Line by line, give the data again exactly as it appears, but without pictures.
[RECORD EXCERPTS]
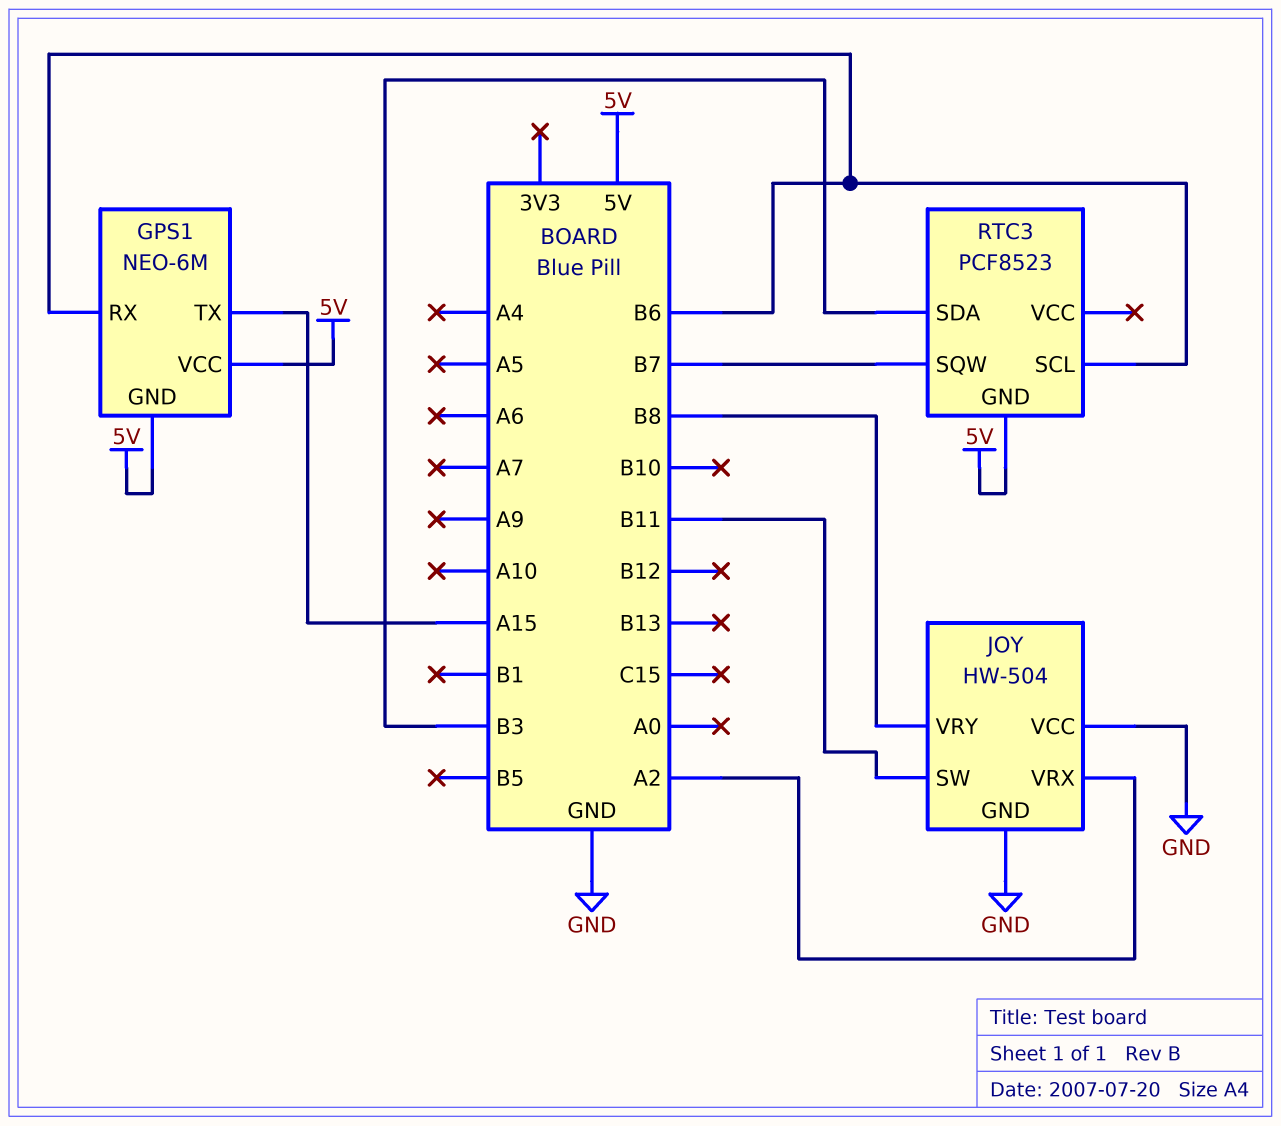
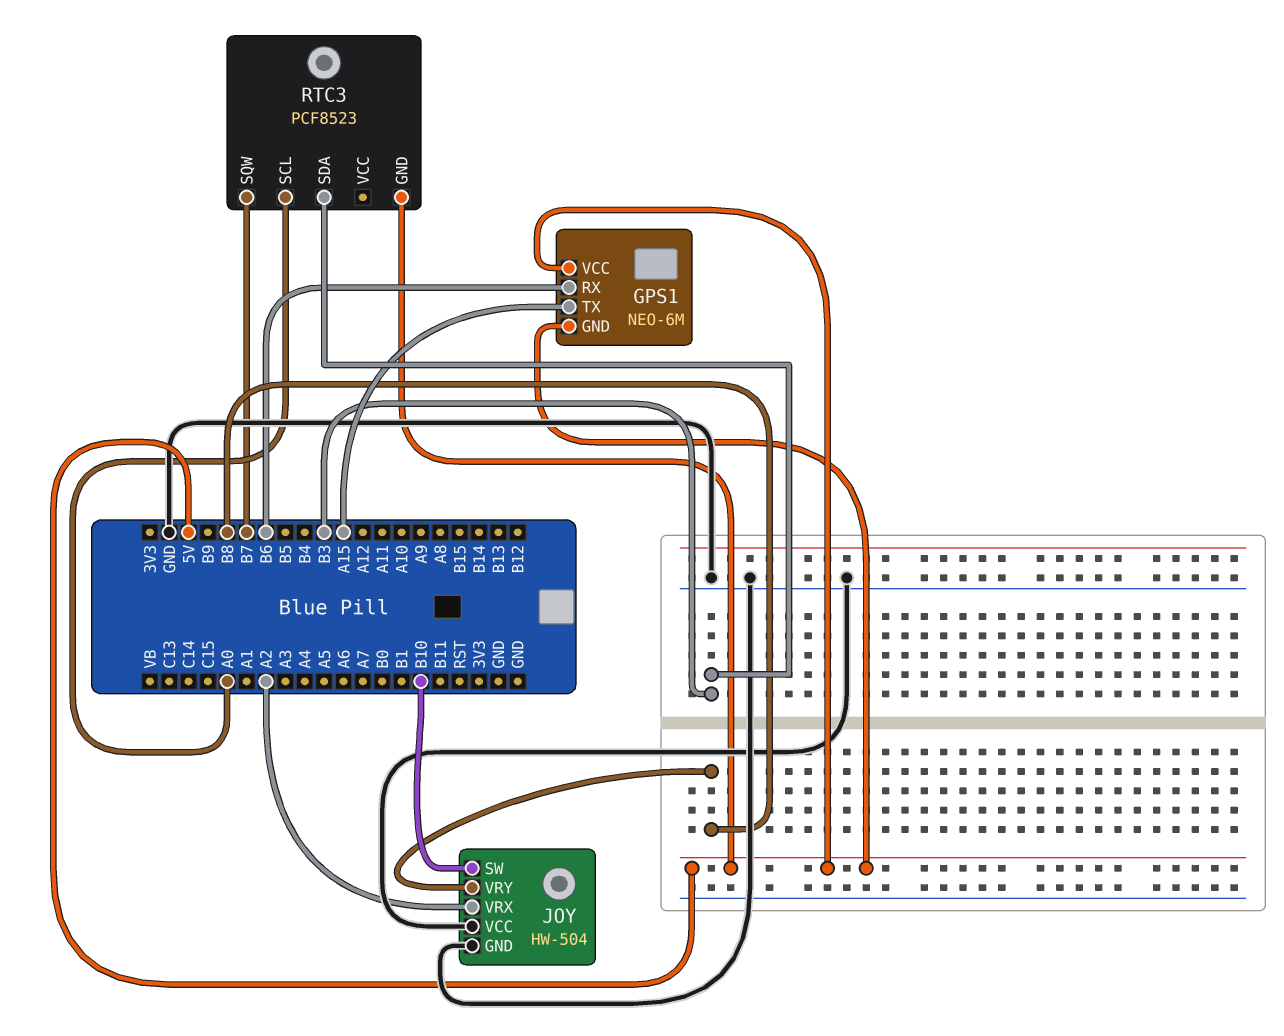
JOY pin SW: B11 -> B10
RTC3 pin SCL: B6 -> A0

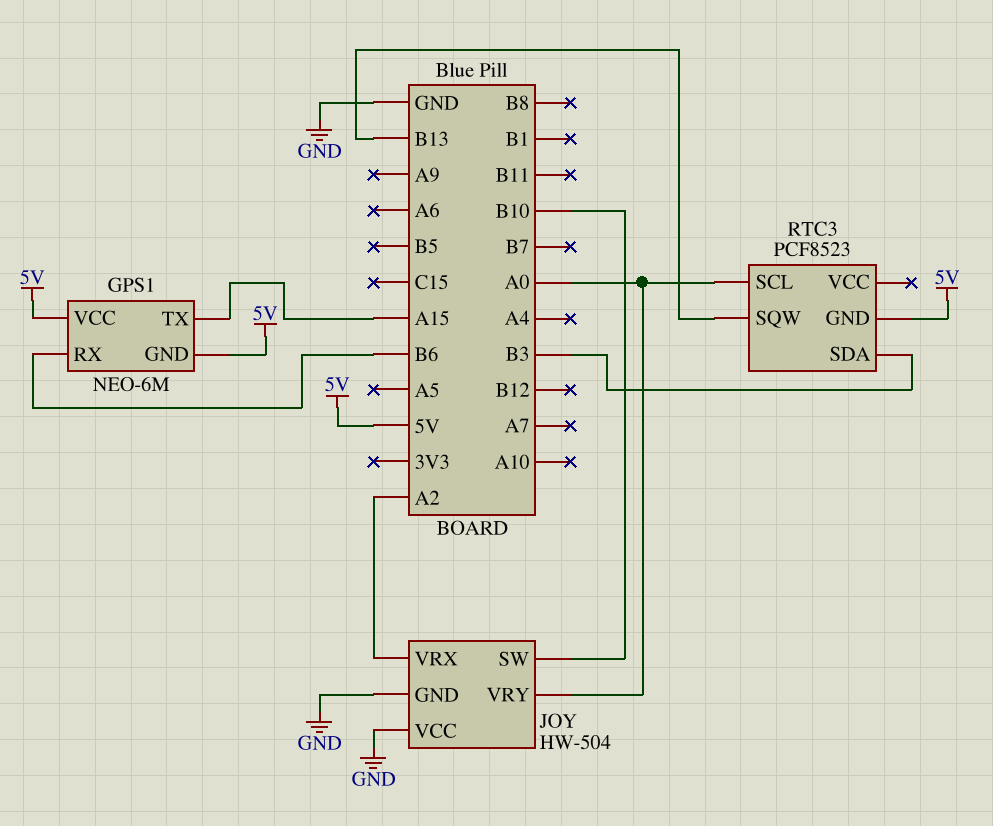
JOY pin VRY: B8 -> A0
RTC3 pin SQW: B7 -> B13

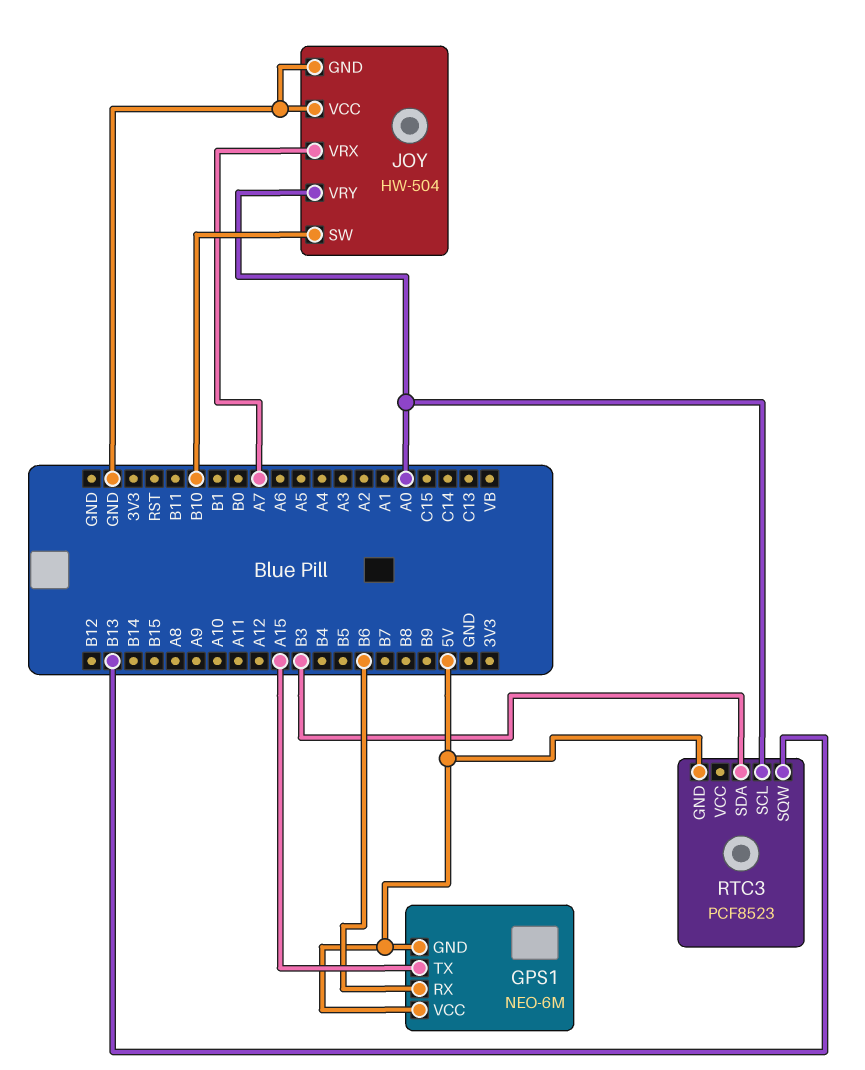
JOY pin VRX: A2 -> A7

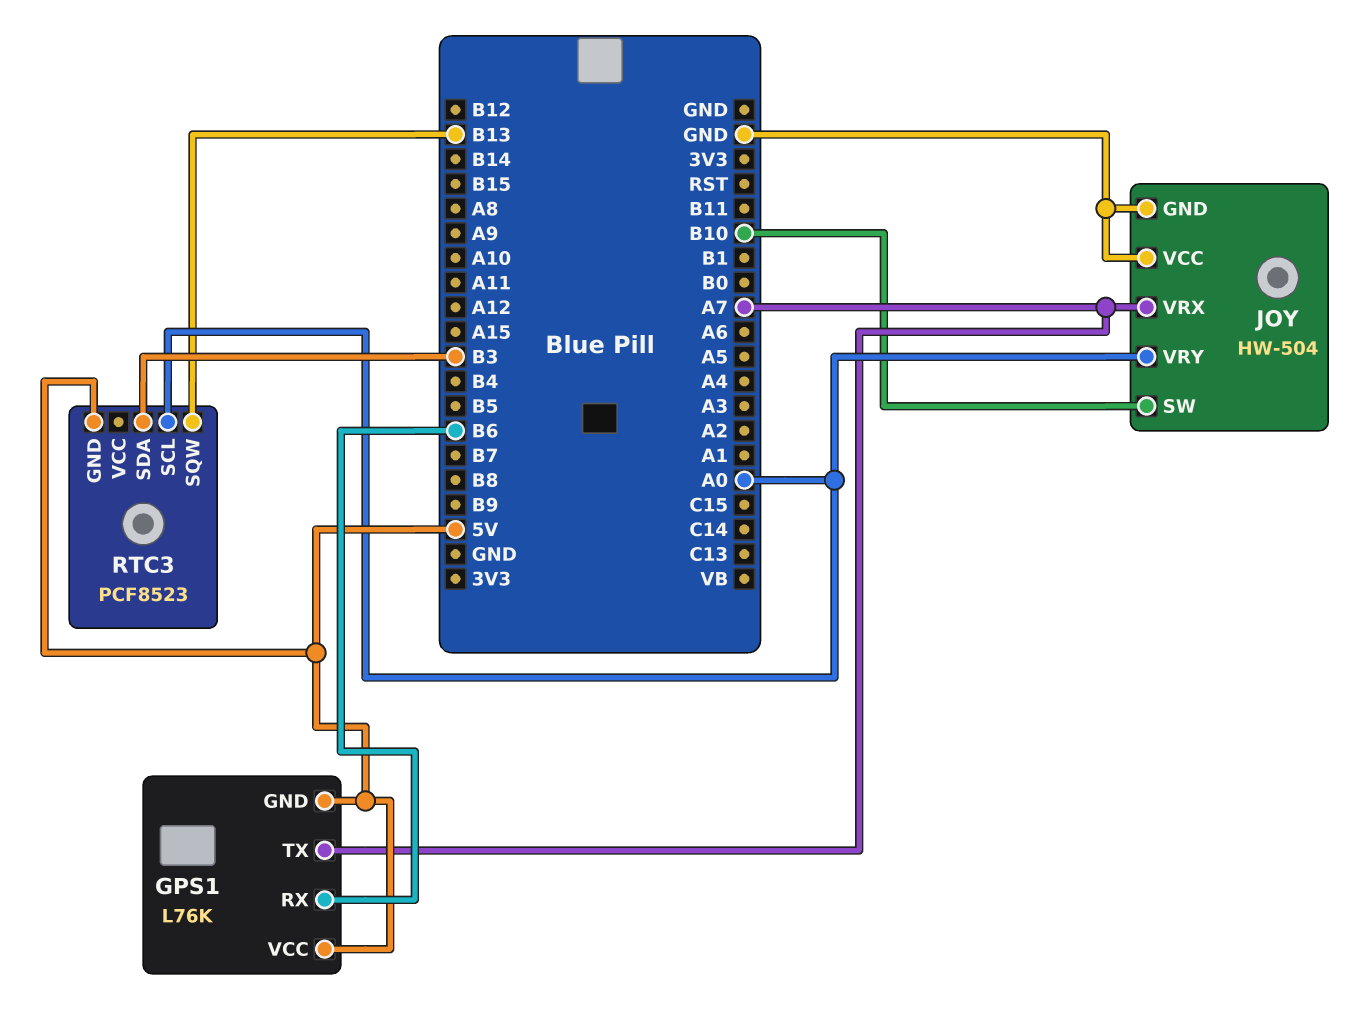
GPS1: NEO-6M -> L76K
GPS1 pin TX: A15 -> A7

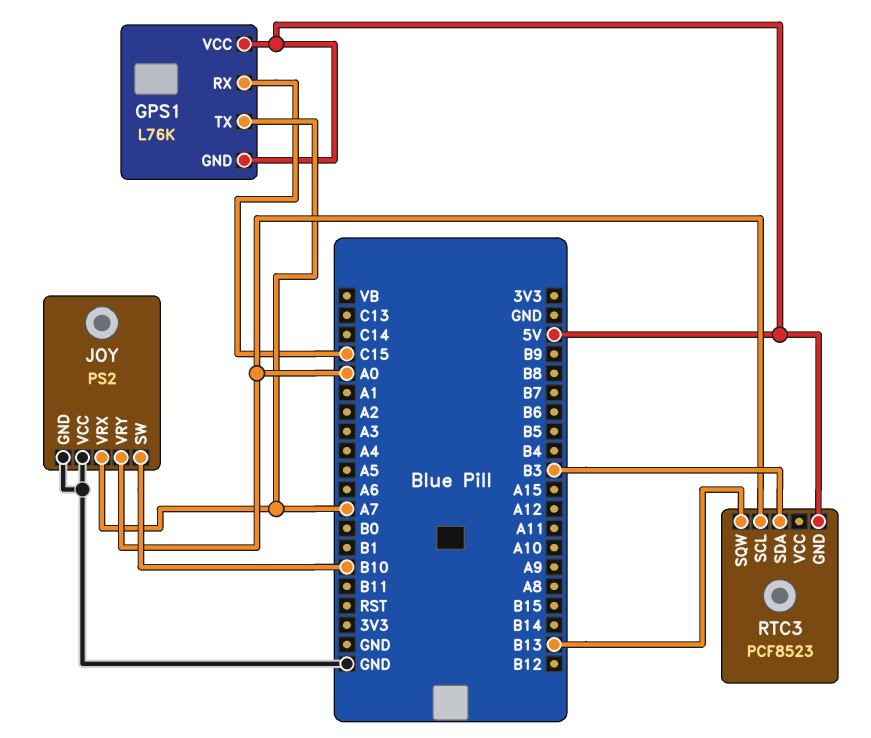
GPS1 pin RX: B6 -> C15
JOY: HW-504 -> PS2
[/RECORD EXCERPTS]
SOLUTION TO THE EXERCISE ->
JOY pin SW: B11 -> B10
RTC3 pin SCL: B6 -> A0

JOY pin VRY: B8 -> A0
RTC3 pin SQW: B7 -> B13

JOY pin VRX: A2 -> A7

GPS1: NEO-6M -> L76K
GPS1 pin TX: A15 -> A7

GPS1 pin RX: B6 -> C15
JOY: HW-504 -> PS2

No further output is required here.